SOURCE DATA section start

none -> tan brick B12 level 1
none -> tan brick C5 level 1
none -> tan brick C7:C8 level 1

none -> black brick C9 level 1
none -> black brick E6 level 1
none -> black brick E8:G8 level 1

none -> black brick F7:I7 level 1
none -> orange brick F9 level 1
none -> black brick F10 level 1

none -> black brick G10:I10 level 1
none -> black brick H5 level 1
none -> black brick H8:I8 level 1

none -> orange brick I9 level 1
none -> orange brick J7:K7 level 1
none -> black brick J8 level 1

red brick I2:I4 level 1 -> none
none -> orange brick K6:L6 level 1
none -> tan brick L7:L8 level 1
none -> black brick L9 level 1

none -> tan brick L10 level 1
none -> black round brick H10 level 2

SOURCE DATA section end
SOURCE DATA section start

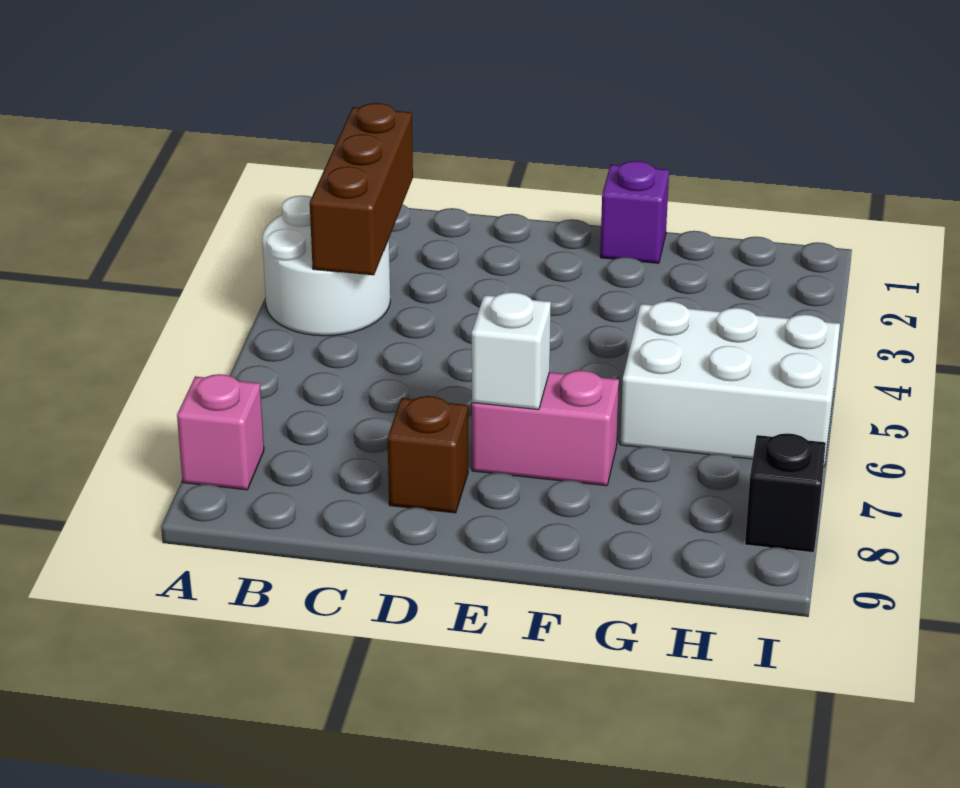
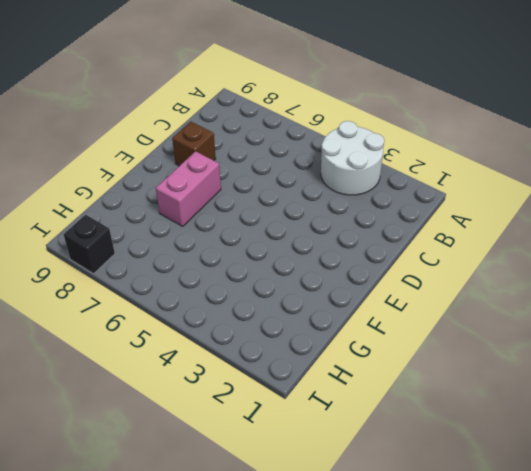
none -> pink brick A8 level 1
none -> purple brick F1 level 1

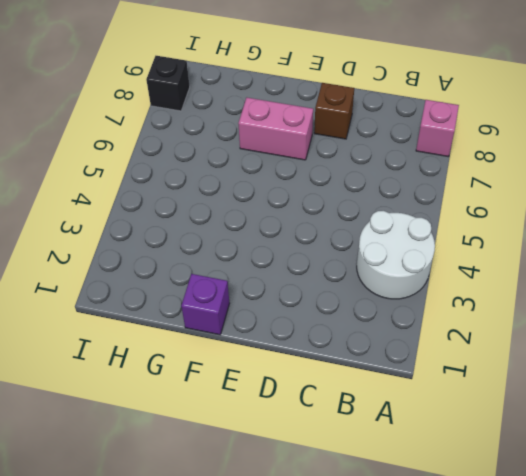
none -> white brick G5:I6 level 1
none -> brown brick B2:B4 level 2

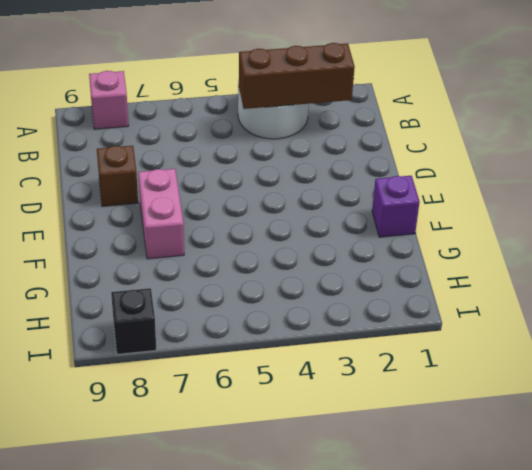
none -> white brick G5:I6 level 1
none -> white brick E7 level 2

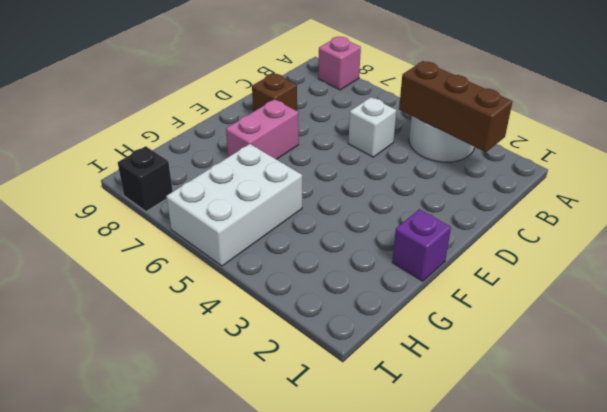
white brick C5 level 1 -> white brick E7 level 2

SOURCE DATA section end

DESCRIPTION OF THE TASK
Within the listing above, the lines starting at the one containing "none -> purple brick F1 level 1" and ending at the one containing "white brick C5" are to be returned exactly. Omit the pictures.

PROBLEM SOLUTION
none -> purple brick F1 level 1

none -> white brick G5:I6 level 1
none -> brown brick B2:B4 level 2

none -> white brick G5:I6 level 1
none -> white brick E7 level 2

white brick C5 level 1 -> white brick E7 level 2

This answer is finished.